[Collected data]
*** Block opens ***

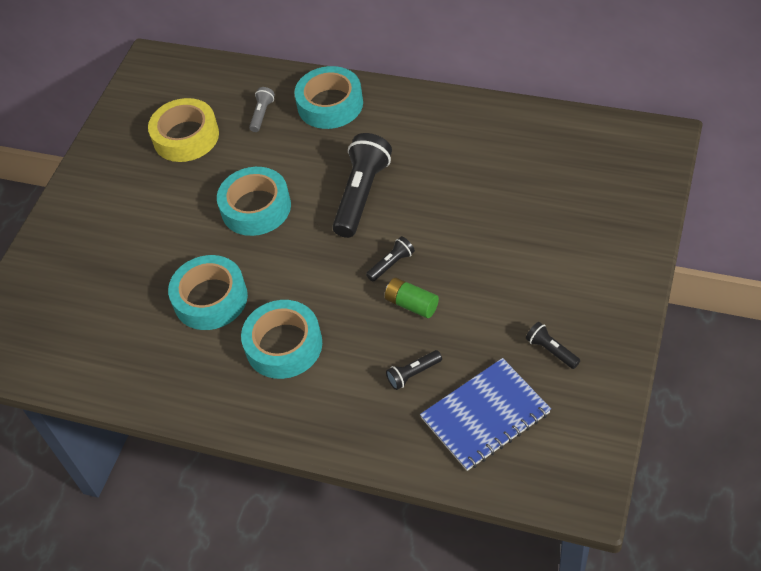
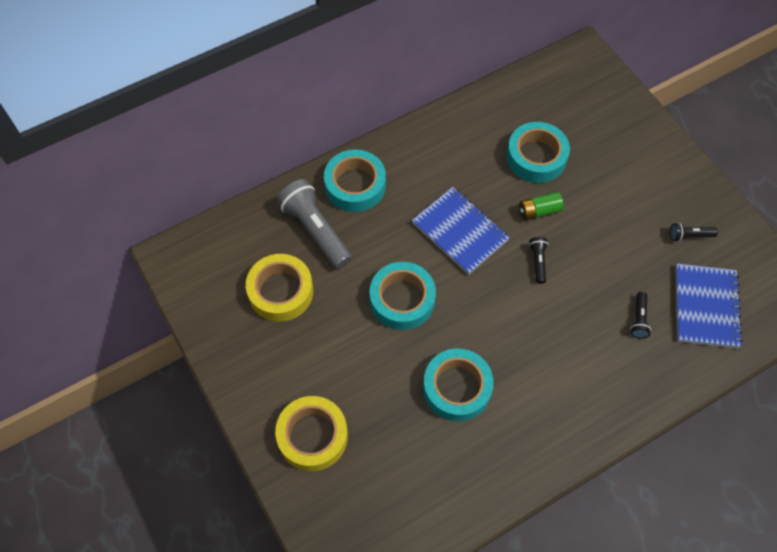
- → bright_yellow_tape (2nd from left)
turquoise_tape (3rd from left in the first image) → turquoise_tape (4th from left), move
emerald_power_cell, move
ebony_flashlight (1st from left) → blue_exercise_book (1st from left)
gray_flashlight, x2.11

*** Block closes ***

* DIRECTIONS FOR THIS TASK
Beginning at the line that holds "turquoise_tape (3rd from", reproduce the lines exactly up to and including the final line of the entries.

* REPLY TO THE TASK
turquoise_tape (3rd from left in the first image) → turquoise_tape (4th from left), move
emerald_power_cell, move
ebony_flashlight (1st from left) → blue_exercise_book (1st from left)
gray_flashlight, x2.11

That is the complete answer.